• _What is expected_: The reply should consist of one number, which is how many lines in the material below contain "none".

• _Information shown_:
Start of Block
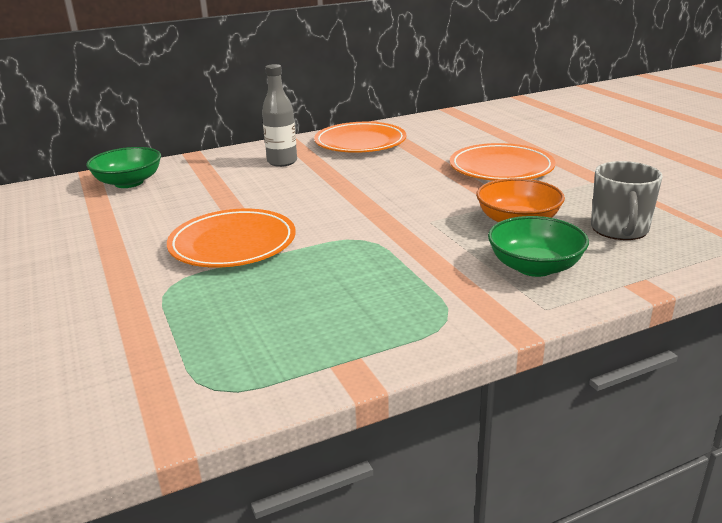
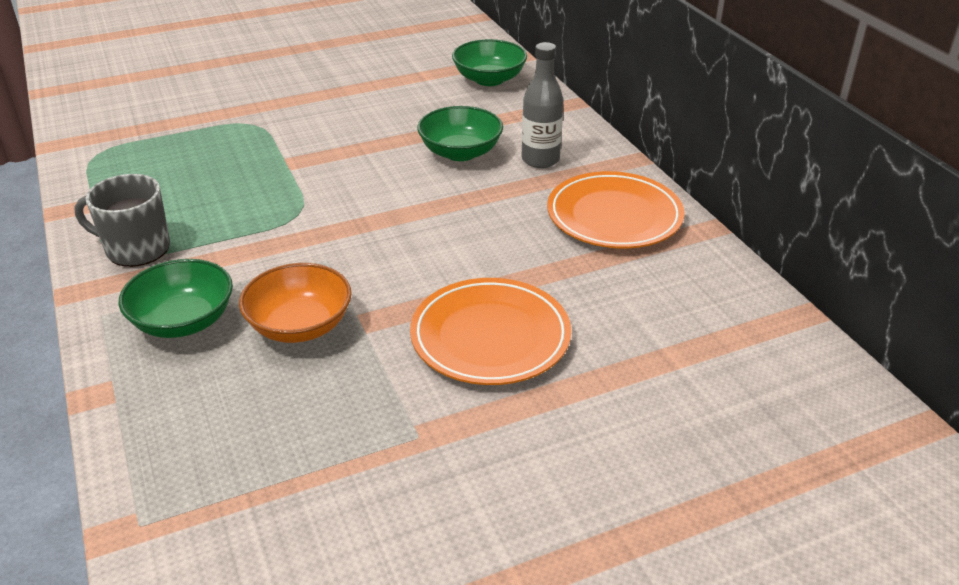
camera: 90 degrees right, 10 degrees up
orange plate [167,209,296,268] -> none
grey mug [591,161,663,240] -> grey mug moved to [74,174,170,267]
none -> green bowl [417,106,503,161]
End of Block
• _Response to the task_: 2